* Available data:
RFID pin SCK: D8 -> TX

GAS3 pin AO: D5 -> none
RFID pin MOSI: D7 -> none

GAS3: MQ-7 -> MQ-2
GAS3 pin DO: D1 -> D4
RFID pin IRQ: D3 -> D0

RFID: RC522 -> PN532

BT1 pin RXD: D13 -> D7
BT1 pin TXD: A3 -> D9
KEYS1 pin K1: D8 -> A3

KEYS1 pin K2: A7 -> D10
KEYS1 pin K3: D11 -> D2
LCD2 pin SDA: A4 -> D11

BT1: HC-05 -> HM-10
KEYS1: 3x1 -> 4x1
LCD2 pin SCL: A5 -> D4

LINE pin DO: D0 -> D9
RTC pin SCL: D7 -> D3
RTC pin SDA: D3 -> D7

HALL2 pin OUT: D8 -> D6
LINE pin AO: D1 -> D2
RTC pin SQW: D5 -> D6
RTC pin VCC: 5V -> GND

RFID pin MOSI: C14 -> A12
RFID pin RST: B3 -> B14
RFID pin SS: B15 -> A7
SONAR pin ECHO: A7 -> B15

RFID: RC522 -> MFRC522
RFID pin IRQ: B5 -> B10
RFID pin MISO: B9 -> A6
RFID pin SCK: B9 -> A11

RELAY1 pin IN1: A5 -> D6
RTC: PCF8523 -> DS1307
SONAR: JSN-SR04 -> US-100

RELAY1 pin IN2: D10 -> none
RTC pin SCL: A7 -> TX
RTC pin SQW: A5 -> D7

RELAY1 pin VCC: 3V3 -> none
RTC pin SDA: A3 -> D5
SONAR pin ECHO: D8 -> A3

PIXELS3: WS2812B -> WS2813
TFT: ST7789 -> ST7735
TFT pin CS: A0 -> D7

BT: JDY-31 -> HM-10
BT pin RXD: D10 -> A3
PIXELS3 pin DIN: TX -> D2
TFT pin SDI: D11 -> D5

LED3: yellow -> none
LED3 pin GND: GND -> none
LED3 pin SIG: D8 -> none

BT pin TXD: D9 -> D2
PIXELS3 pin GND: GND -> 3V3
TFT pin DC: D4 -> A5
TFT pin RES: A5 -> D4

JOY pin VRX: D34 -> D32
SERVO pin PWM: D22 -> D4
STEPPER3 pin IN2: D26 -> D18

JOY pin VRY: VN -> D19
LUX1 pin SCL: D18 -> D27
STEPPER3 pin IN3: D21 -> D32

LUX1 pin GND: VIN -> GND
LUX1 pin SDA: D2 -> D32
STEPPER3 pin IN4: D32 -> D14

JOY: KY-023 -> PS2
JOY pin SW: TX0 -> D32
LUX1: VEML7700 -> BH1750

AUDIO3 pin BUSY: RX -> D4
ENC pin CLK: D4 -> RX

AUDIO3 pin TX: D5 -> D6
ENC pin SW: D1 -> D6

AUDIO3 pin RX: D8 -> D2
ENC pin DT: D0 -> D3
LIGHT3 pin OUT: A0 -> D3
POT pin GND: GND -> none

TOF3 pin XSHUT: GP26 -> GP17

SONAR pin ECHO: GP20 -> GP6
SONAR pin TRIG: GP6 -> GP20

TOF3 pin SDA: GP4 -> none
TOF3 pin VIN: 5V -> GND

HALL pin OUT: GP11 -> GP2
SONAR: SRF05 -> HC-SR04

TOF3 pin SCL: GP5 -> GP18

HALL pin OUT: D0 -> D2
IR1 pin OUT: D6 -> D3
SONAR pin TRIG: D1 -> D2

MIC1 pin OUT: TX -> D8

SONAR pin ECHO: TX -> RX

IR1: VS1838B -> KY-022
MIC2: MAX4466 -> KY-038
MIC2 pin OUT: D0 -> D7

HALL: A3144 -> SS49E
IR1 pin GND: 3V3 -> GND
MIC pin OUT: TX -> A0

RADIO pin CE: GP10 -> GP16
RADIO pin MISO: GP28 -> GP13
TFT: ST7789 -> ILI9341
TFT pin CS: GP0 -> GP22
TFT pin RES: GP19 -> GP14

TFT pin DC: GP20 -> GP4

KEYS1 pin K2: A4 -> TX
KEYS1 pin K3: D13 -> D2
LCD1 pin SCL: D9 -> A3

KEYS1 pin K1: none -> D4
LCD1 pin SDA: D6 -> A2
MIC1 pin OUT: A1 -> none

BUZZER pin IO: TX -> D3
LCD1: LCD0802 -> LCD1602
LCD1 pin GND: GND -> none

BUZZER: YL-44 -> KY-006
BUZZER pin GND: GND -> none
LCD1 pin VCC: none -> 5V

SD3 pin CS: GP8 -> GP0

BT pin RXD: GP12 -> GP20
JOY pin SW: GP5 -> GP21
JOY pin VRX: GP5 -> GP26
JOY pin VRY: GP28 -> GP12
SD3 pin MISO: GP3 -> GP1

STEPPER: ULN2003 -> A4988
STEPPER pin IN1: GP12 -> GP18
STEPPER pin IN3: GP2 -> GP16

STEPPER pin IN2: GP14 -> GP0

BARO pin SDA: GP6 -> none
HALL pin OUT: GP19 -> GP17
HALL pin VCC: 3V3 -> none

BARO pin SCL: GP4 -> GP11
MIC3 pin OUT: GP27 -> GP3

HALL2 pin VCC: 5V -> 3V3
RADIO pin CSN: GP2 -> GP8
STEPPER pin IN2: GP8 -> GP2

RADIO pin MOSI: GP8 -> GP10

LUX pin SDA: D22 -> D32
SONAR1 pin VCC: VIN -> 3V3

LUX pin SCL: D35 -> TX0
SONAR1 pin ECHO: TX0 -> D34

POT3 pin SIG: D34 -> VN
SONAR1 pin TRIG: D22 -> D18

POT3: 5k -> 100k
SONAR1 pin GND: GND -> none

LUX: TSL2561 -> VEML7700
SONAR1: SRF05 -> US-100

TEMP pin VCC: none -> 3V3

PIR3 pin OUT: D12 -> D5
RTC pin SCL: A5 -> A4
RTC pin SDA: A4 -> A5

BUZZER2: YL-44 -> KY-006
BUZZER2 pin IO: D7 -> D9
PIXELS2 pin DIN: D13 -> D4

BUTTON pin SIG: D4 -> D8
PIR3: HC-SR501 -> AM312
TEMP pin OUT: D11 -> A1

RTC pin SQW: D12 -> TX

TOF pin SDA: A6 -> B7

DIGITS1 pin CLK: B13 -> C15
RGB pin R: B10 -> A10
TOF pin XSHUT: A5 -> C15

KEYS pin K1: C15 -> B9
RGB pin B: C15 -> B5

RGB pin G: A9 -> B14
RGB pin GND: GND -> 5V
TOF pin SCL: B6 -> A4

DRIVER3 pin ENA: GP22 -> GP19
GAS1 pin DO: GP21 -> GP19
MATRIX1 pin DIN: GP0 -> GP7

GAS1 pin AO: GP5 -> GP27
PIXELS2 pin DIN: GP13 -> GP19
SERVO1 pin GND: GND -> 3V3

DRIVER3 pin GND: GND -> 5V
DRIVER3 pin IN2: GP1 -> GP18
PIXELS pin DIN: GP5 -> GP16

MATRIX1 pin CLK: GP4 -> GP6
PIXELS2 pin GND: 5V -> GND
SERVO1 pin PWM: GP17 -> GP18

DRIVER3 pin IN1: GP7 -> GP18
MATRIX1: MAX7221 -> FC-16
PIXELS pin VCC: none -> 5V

* Action item:
Among the entries above, identify all lines with "MISO" and copy them.

* Answer below:
RFID pin MISO: B9 -> A6
RADIO pin MISO: GP28 -> GP13
SD3 pin MISO: GP3 -> GP1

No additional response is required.